[Opening Raw data section]

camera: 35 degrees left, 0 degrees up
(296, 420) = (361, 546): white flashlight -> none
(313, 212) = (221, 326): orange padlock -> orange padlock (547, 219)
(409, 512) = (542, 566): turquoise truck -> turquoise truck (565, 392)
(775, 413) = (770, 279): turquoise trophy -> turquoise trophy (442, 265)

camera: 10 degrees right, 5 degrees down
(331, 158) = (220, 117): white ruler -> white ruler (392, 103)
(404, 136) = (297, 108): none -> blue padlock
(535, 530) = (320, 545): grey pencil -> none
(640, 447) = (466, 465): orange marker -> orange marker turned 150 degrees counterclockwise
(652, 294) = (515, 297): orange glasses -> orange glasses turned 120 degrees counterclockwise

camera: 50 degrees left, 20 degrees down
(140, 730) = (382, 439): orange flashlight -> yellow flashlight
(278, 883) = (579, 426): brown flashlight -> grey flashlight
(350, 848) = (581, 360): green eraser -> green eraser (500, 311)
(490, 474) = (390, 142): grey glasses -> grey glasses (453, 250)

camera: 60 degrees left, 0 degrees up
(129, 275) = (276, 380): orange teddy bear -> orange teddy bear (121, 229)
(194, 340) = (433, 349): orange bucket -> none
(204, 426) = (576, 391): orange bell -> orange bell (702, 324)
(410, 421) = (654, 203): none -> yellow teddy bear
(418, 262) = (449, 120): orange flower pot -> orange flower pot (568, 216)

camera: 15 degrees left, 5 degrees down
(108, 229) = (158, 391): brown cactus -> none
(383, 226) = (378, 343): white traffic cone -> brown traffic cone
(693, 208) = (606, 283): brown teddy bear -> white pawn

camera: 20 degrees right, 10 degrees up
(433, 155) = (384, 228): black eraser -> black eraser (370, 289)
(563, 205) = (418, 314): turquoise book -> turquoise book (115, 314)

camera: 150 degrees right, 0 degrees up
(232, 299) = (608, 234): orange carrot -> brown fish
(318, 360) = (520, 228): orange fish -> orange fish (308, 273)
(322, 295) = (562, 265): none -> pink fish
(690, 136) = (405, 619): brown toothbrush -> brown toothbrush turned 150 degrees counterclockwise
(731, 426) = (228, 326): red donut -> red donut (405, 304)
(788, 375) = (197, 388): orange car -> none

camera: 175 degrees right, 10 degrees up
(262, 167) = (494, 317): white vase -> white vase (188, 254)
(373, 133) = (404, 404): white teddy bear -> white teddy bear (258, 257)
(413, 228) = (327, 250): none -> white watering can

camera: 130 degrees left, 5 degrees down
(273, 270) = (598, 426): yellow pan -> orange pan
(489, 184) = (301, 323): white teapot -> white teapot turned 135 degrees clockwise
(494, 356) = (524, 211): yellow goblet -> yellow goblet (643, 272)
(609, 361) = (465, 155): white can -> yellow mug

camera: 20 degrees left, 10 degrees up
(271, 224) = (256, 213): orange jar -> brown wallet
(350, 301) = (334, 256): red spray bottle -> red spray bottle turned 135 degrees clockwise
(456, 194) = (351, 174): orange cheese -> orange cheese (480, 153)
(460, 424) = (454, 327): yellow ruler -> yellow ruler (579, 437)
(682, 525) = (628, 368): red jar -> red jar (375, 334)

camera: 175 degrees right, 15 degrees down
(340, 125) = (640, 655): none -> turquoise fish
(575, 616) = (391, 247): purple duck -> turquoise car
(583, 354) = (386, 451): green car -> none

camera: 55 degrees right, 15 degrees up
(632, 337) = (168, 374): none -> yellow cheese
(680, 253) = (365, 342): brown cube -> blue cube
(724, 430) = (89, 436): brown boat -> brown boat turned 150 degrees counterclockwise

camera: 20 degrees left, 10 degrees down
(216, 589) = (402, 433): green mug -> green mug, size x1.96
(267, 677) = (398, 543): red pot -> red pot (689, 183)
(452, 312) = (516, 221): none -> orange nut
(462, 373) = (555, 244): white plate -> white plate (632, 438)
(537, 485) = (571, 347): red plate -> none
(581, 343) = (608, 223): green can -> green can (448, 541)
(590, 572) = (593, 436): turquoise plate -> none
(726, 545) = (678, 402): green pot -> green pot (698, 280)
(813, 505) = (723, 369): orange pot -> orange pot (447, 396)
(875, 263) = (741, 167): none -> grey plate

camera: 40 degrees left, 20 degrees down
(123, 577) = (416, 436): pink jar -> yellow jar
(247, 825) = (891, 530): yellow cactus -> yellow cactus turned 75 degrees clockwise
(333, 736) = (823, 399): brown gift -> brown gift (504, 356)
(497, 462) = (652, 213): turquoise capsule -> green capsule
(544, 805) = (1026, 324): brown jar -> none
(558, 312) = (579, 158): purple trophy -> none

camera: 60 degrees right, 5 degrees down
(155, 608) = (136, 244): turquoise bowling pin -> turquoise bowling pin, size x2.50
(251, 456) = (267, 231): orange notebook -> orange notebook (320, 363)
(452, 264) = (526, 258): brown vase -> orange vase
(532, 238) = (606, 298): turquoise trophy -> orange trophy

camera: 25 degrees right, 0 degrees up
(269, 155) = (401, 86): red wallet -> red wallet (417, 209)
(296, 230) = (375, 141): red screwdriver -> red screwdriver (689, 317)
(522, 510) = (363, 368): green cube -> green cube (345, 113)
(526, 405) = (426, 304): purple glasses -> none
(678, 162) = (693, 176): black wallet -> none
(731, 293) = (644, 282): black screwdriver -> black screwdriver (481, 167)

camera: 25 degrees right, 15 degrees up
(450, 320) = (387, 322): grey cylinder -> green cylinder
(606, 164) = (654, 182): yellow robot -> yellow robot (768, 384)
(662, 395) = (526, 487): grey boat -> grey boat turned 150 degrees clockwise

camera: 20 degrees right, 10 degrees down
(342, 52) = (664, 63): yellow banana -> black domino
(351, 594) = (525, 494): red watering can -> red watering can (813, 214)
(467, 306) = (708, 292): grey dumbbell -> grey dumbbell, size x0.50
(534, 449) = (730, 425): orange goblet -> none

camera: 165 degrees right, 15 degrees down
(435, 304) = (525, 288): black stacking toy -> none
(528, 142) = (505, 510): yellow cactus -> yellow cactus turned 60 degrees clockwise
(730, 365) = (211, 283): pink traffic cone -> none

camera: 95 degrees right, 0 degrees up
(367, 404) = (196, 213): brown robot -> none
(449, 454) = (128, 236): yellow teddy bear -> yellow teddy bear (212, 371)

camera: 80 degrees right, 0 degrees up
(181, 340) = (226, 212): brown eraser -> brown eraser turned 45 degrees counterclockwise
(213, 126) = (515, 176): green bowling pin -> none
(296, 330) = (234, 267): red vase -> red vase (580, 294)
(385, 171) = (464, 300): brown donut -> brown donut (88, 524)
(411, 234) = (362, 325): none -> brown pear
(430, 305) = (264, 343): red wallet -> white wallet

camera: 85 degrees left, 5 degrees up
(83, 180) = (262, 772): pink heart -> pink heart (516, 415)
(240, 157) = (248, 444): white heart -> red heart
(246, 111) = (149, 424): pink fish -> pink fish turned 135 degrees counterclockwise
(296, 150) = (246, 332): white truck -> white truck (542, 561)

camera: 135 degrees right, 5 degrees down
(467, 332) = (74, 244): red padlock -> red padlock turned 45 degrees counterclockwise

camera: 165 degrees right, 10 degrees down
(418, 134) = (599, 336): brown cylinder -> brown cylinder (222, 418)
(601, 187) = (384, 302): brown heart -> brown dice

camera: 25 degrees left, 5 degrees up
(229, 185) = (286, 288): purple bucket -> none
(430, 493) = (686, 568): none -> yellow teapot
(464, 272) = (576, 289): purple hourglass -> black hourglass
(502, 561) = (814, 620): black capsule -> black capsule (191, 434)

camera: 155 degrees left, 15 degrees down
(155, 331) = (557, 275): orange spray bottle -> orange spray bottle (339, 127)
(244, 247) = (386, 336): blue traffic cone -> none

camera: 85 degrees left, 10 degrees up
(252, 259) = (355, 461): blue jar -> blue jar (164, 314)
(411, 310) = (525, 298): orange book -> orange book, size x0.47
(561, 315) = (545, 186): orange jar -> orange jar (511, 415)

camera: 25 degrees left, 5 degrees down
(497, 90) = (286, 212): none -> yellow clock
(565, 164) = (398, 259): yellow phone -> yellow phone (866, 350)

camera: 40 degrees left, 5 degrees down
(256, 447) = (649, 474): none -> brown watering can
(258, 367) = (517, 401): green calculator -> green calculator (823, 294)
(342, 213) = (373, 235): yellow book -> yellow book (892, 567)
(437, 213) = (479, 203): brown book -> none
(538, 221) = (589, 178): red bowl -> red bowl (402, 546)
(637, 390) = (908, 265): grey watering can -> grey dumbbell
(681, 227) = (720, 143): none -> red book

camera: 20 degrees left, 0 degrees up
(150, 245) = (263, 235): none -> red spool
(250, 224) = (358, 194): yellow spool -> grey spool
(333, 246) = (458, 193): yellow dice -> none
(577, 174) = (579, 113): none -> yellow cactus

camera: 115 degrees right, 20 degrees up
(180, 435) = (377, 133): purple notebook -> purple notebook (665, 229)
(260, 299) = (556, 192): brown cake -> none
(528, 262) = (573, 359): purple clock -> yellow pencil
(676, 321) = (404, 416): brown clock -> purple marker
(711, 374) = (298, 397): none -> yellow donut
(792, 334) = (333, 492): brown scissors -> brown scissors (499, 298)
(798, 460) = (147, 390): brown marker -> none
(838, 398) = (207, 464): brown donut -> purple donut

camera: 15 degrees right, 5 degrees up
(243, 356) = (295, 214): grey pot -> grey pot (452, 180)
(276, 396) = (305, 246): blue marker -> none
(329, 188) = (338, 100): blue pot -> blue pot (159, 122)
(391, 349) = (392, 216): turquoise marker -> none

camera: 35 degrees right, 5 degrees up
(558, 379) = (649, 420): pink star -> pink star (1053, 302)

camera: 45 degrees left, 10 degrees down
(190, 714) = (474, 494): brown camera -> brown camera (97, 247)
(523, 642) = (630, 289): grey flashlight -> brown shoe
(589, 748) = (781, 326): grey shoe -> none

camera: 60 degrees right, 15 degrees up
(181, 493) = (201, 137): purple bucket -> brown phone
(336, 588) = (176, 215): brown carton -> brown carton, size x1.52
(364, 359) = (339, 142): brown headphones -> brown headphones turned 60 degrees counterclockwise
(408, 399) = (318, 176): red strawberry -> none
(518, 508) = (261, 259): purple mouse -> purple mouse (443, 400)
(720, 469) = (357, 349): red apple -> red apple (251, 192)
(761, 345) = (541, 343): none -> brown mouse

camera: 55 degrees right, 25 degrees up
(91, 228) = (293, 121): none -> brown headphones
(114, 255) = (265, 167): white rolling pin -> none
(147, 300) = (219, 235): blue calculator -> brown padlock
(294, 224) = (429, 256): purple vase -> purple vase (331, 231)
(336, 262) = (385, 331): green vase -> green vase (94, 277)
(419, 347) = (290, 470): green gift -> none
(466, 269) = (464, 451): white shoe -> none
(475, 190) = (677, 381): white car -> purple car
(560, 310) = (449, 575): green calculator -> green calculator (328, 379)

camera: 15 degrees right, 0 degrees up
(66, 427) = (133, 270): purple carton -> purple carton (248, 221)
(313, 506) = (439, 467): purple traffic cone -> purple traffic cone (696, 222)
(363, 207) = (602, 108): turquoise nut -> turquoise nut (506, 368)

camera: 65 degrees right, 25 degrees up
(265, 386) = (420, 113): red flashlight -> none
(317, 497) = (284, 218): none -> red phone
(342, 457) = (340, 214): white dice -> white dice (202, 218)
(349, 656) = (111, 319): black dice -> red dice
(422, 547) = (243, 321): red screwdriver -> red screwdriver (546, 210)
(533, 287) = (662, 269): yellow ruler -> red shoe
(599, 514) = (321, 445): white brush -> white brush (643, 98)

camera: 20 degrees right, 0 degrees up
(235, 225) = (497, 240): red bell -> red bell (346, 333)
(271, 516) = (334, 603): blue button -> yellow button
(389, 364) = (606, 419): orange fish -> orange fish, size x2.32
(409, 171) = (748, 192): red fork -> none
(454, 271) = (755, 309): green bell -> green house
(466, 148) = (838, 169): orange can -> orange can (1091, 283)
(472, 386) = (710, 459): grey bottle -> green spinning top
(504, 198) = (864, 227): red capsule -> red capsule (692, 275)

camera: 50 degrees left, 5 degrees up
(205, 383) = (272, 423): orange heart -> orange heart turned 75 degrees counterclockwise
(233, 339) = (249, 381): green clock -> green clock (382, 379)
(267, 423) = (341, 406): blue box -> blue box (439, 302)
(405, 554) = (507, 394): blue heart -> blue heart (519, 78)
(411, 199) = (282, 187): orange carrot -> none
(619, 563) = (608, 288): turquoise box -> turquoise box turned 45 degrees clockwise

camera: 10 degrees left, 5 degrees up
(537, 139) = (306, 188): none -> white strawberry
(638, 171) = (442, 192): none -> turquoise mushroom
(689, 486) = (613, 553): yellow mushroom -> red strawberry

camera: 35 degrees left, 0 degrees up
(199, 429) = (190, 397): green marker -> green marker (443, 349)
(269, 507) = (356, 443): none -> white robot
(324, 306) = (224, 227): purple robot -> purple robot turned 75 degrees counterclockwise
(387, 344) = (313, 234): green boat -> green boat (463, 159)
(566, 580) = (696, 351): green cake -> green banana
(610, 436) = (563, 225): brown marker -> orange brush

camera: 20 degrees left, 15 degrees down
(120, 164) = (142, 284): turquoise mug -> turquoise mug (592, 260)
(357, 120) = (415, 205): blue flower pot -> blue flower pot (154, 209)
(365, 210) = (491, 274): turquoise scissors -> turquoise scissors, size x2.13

[Closing Raw data section]

Count the lines in the entries above that hold the string "cactus", and give that count without any other text.

4